**Do this**
List every line of the data below that contains the string "Felix", matching case exactly.

»»

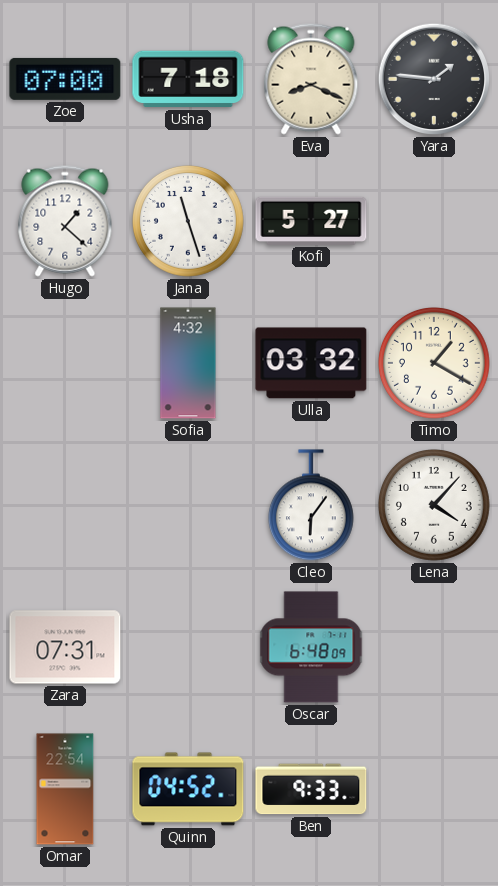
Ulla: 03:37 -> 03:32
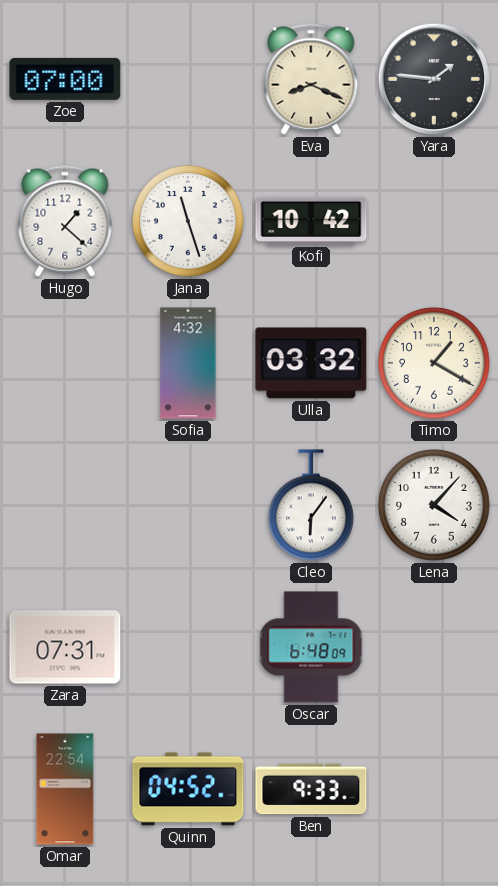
Usha: 7:18 -> none
Kofi: 5:27 -> 10:42
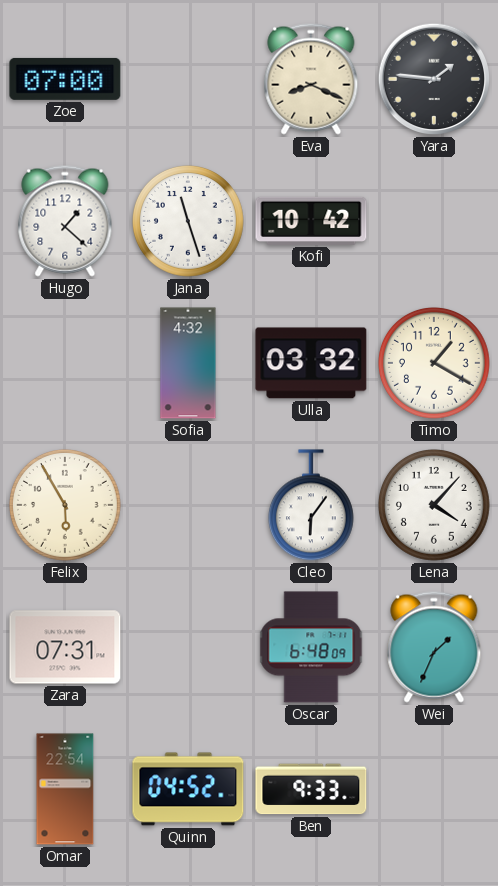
Felix: none -> 5:55
Wei: none -> 1:34
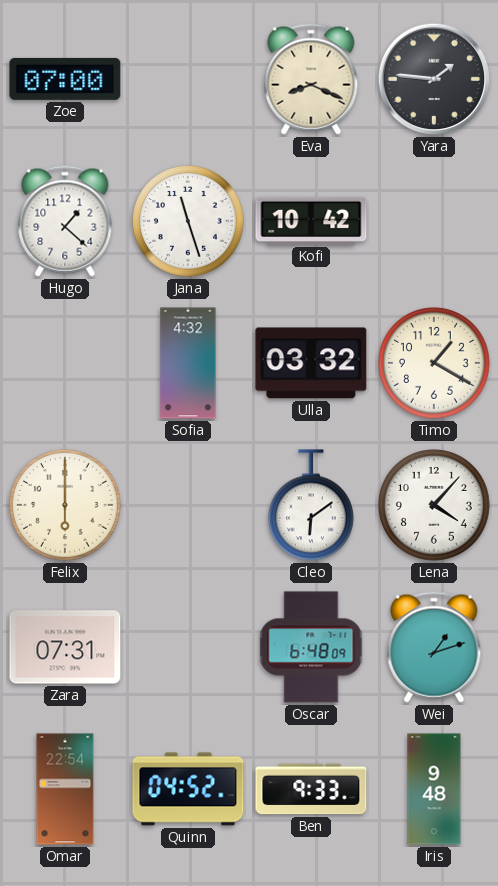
Felix: 5:55 -> 6:00
Cleo: 6:06 -> 6:09
Wei: 1:34 -> 1:12
Iris: none -> 9:48
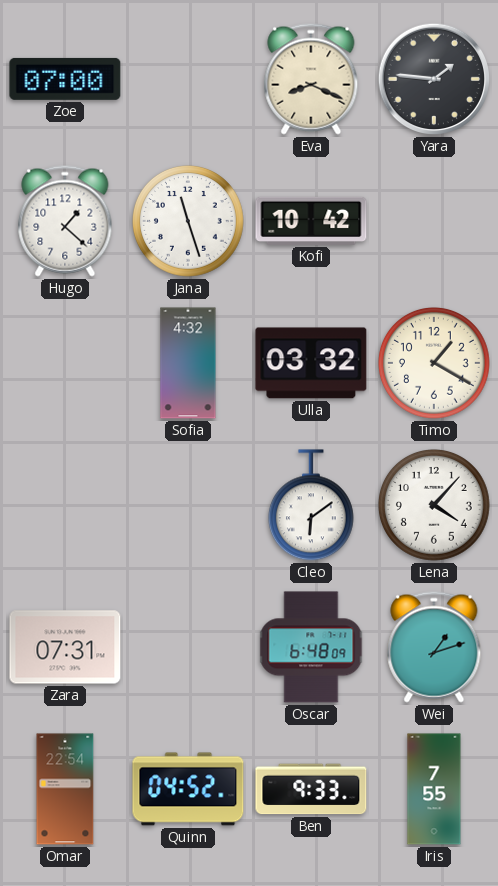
Felix: 6:00 -> none
Iris: 9:48 -> 7:55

««

**Response to the task**
Felix: none -> 5:55
Felix: 5:55 -> 6:00
Felix: 6:00 -> none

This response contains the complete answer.